**EXCERPTED RECORDS**
——
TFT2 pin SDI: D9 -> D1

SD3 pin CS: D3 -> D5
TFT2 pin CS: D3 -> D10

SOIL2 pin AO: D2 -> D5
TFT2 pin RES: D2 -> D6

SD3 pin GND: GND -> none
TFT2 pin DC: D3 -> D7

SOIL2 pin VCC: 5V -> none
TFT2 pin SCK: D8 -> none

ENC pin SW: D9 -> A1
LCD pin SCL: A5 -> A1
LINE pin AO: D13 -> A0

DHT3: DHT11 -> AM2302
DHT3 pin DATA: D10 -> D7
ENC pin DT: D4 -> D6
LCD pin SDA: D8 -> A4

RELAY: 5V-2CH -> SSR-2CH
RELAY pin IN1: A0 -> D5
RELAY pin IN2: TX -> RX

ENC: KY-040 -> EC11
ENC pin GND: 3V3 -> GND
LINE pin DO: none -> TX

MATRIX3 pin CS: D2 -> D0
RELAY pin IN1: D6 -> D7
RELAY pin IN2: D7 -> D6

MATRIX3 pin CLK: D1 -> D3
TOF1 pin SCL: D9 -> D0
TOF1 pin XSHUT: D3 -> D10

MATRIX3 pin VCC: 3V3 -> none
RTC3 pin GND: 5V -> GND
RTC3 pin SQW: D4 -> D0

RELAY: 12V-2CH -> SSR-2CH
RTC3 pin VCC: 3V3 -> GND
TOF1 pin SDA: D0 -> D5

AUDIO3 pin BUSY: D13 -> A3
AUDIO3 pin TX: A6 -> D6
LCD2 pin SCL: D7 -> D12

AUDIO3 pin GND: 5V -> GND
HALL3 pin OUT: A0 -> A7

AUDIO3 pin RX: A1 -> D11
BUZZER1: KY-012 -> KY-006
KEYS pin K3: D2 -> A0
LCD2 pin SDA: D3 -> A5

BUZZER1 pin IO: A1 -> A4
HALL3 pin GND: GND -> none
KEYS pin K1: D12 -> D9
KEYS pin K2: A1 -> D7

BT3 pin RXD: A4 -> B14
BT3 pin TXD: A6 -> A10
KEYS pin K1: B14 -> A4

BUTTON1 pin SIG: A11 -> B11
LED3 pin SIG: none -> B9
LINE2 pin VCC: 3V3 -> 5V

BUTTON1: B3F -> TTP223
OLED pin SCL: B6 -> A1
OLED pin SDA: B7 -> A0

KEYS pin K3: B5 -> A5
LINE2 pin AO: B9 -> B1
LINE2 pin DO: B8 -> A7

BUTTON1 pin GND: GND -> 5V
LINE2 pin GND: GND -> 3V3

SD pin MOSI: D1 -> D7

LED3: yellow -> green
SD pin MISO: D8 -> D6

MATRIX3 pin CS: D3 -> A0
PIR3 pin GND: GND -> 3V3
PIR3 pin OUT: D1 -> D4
——
**WHAT THE TASK REQUIRES**
What is needed is an exact printout of every line from the one with "MATRIX3 pin CS: D3 -> A0" through the end of the data, including both, and nothing more.

**ANSWER FOR THIS EXERCISE**
MATRIX3 pin CS: D3 -> A0
PIR3 pin GND: GND -> 3V3
PIR3 pin OUT: D1 -> D4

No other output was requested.